_What the task requires_.
Beginning with the line where "bączek (szary) 327,210,360,246" occurs, set down each line of the records through the final one, exactly and without additions.

Dataset items:
%%
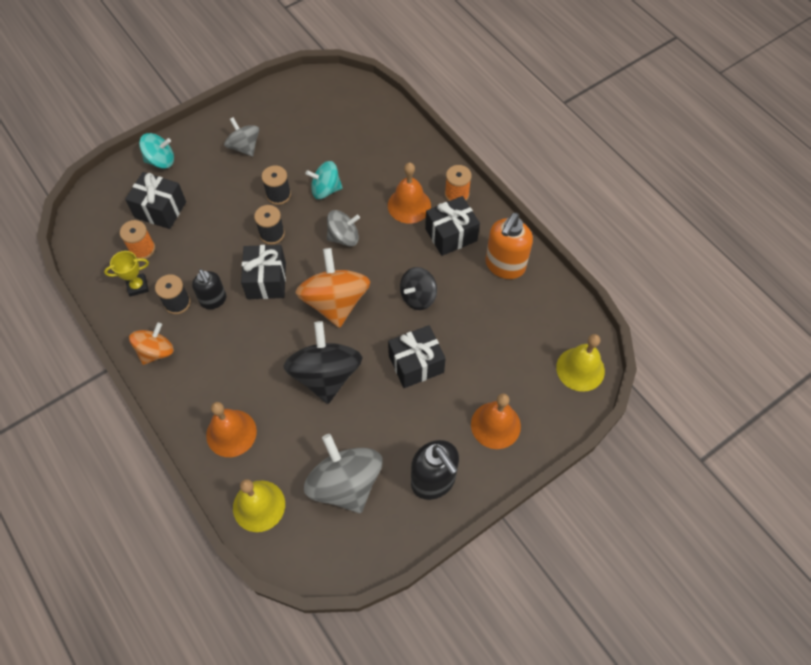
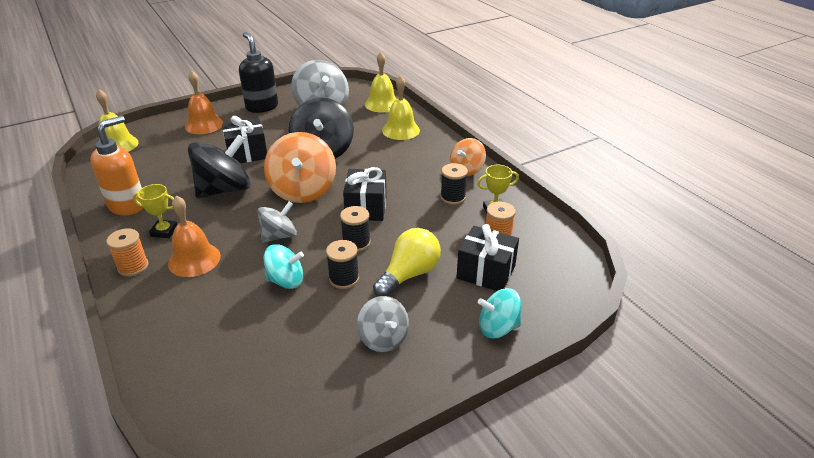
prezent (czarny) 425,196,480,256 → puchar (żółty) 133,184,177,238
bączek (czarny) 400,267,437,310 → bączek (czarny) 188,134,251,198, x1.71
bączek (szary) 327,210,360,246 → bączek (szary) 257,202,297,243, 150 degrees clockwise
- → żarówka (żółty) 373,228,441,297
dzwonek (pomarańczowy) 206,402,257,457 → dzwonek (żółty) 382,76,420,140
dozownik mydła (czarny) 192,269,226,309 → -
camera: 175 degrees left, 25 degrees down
%%
_Task solution_.
bączek (szary) 327,210,360,246 → bączek (szary) 257,202,297,243, 150 degrees clockwise
- → żarówka (żółty) 373,228,441,297
dzwonek (pomarańczowy) 206,402,257,457 → dzwonek (żółty) 382,76,420,140
dozownik mydła (czarny) 192,269,226,309 → -
camera: 175 degrees left, 25 degrees down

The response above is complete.